» What you have to do
Pictures stay out. Everything else in the listing below gets written out exactly.

» Data shown
__________
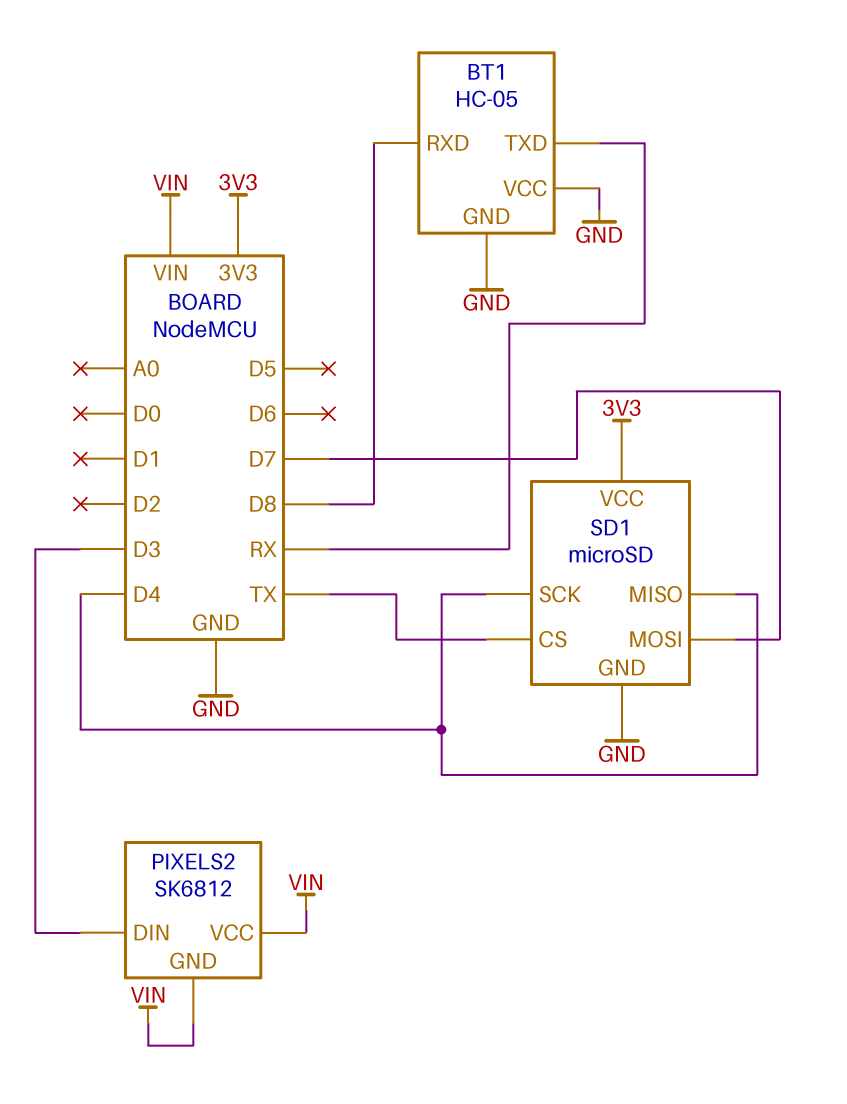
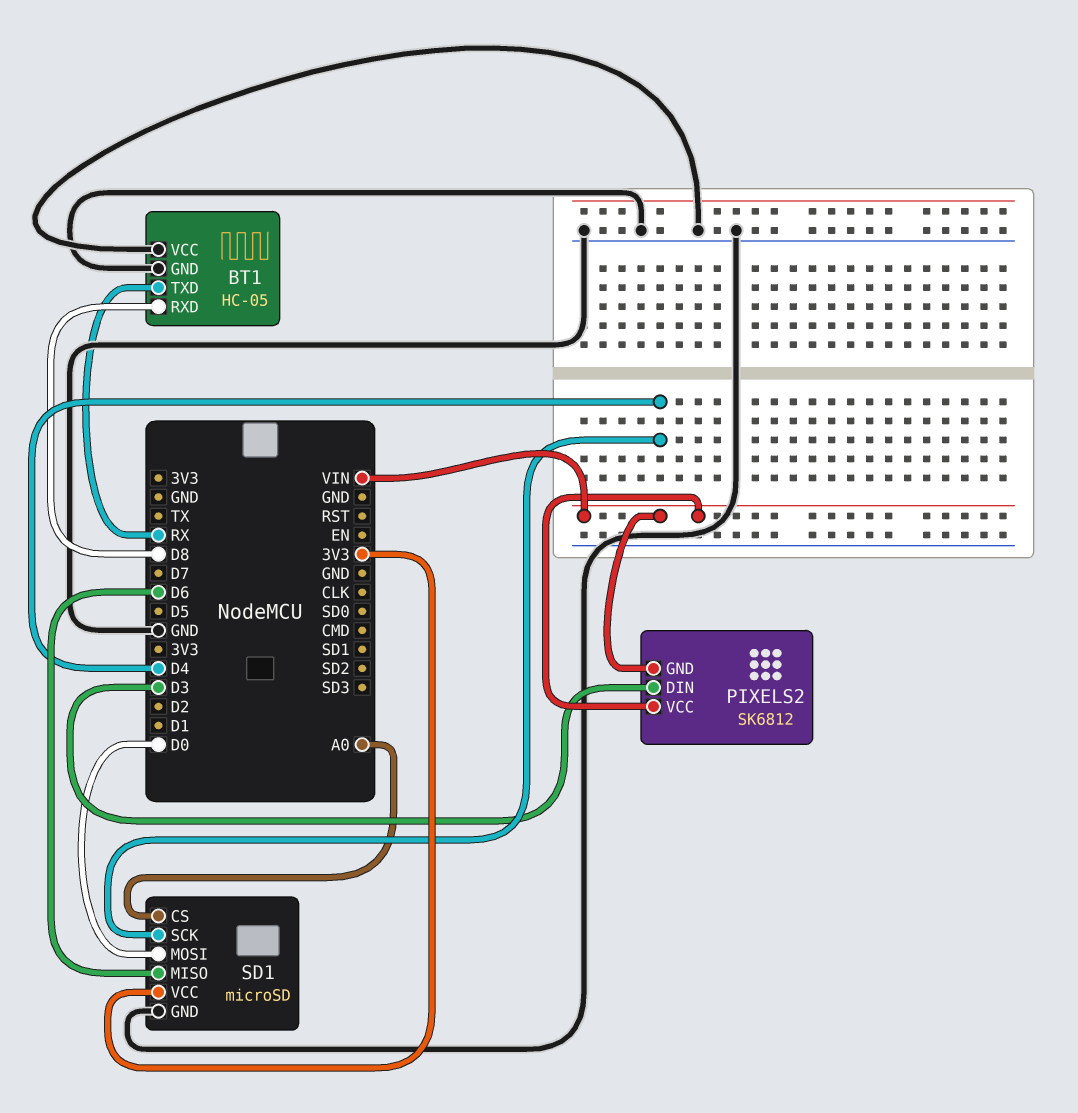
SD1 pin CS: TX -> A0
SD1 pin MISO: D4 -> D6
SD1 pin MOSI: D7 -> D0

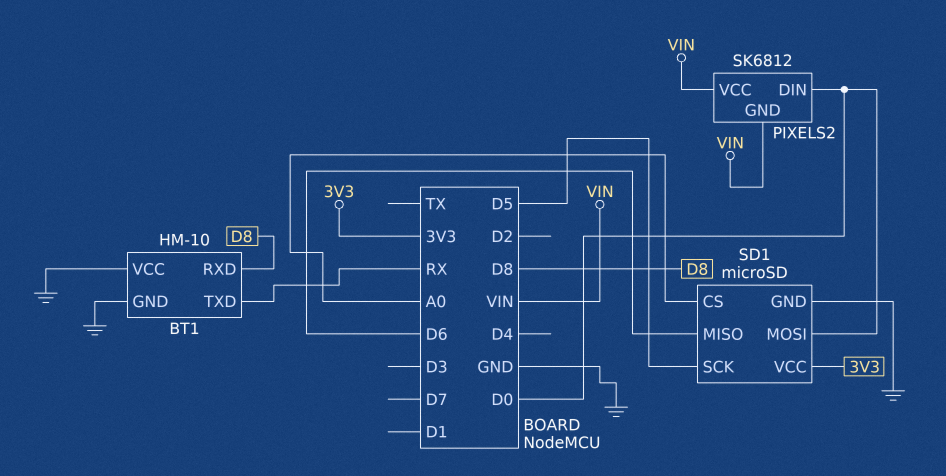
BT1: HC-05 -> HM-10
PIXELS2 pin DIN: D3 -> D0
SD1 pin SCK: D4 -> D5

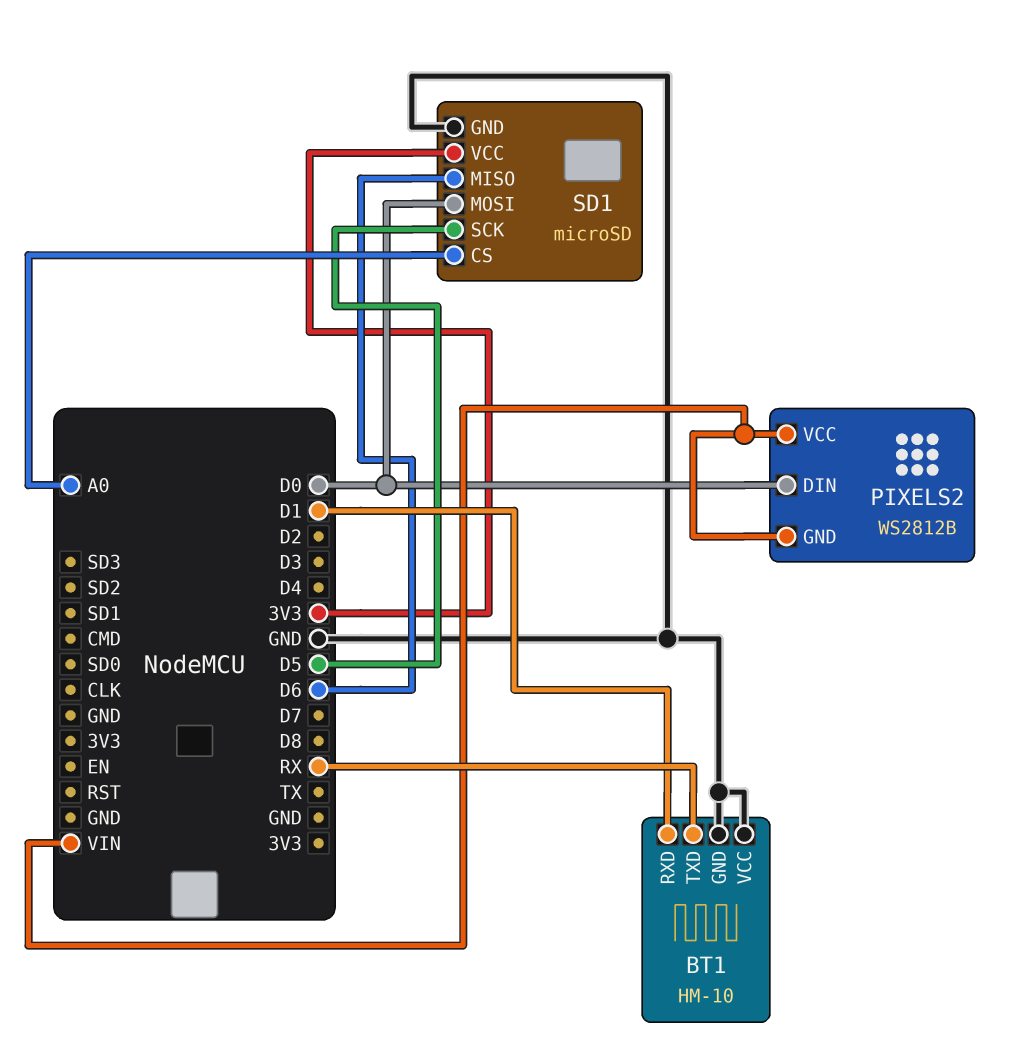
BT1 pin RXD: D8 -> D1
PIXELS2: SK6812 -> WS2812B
__________
» Reply to the task
SD1 pin CS: TX -> A0
SD1 pin MISO: D4 -> D6
SD1 pin MOSI: D7 -> D0

BT1: HC-05 -> HM-10
PIXELS2 pin DIN: D3 -> D0
SD1 pin SCK: D4 -> D5

BT1 pin RXD: D8 -> D1
PIXELS2: SK6812 -> WS2812B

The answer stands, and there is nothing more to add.